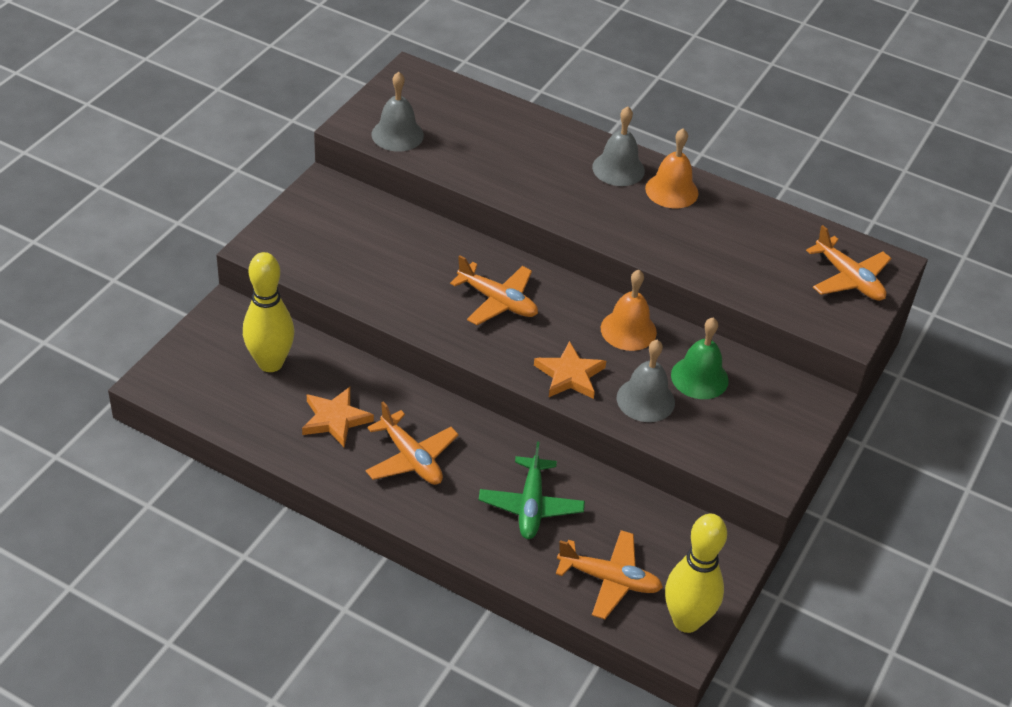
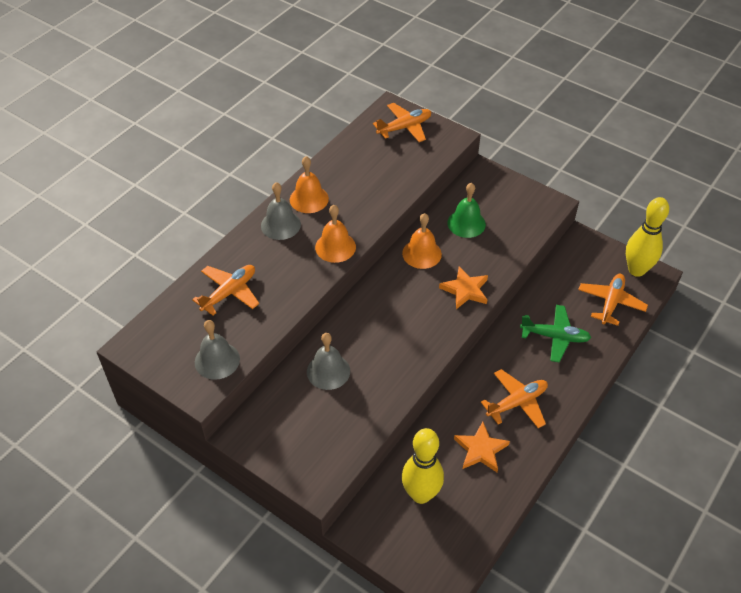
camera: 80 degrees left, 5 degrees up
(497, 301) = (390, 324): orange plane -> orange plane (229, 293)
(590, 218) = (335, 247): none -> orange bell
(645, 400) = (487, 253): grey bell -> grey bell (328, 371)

**PROBLEM REQUIREMENTS:** Without the pictures, write out the whole listing above exactly as it appears.

**RESULT FOR THIS TASK:**
camera: 80 degrees left, 5 degrees up
(497, 301) = (390, 324): orange plane -> orange plane (229, 293)
(590, 218) = (335, 247): none -> orange bell
(645, 400) = (487, 253): grey bell -> grey bell (328, 371)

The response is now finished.